Problem to work on:
Transcribe, word for word and without additions, each line below from the one containing "R2: 100 (N9, N28) -> none" through the one containing "U8: buffer (in", both ends included.

Data for analysis:
──────

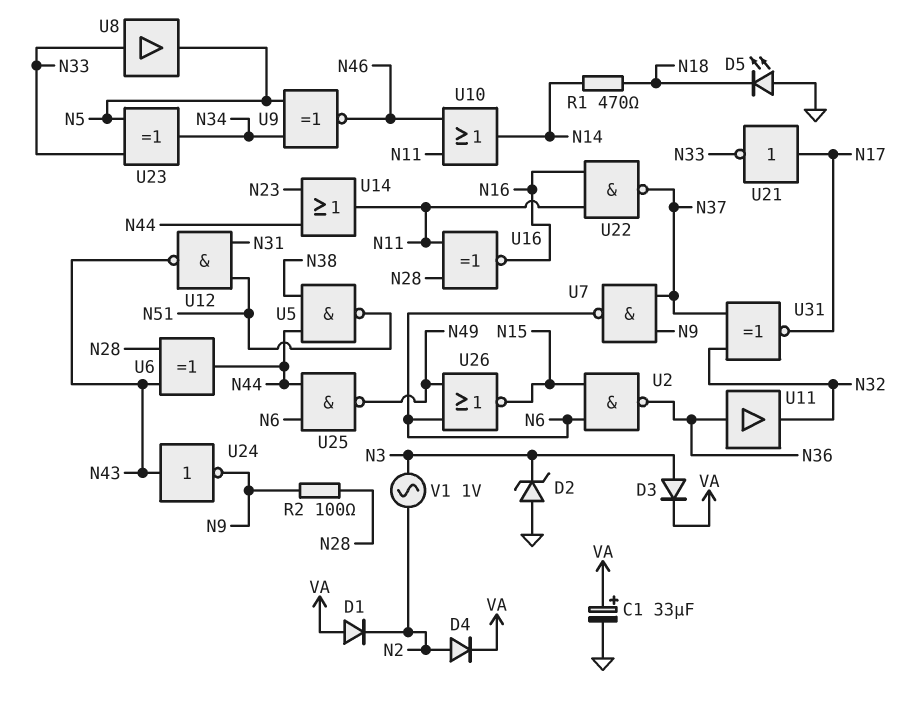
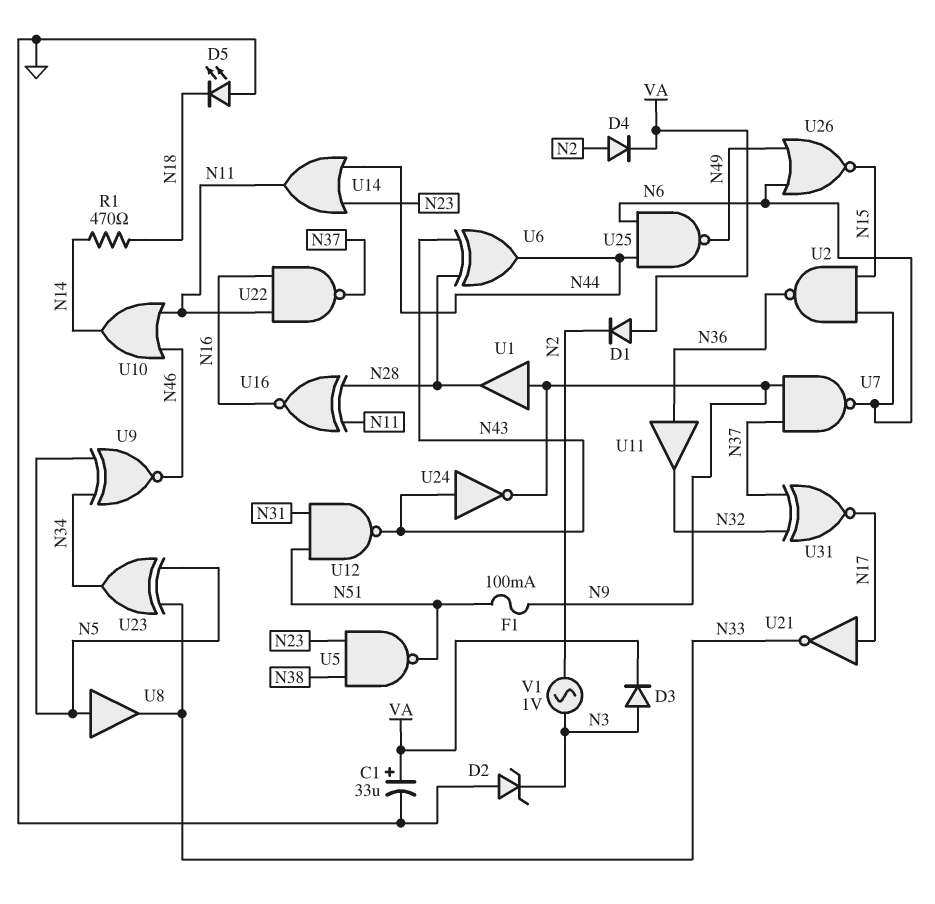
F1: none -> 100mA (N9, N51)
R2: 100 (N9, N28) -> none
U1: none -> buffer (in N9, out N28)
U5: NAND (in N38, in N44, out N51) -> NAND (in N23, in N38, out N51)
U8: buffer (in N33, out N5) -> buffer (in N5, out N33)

──────

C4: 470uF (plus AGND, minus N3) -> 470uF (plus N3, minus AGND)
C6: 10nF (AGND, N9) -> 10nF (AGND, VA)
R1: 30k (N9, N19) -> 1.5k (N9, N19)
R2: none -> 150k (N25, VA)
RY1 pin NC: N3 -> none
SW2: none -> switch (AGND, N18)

──────

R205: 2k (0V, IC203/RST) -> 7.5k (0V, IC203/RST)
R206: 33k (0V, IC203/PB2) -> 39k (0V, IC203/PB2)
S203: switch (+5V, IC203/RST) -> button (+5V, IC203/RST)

──────

Worked solution:
R2: 100 (N9, N28) -> none
U1: none -> buffer (in N9, out N28)
U5: NAND (in N38, in N44, out N51) -> NAND (in N23, in N38, out N51)
U8: buffer (in N33, out N5) -> buffer (in N5, out N33)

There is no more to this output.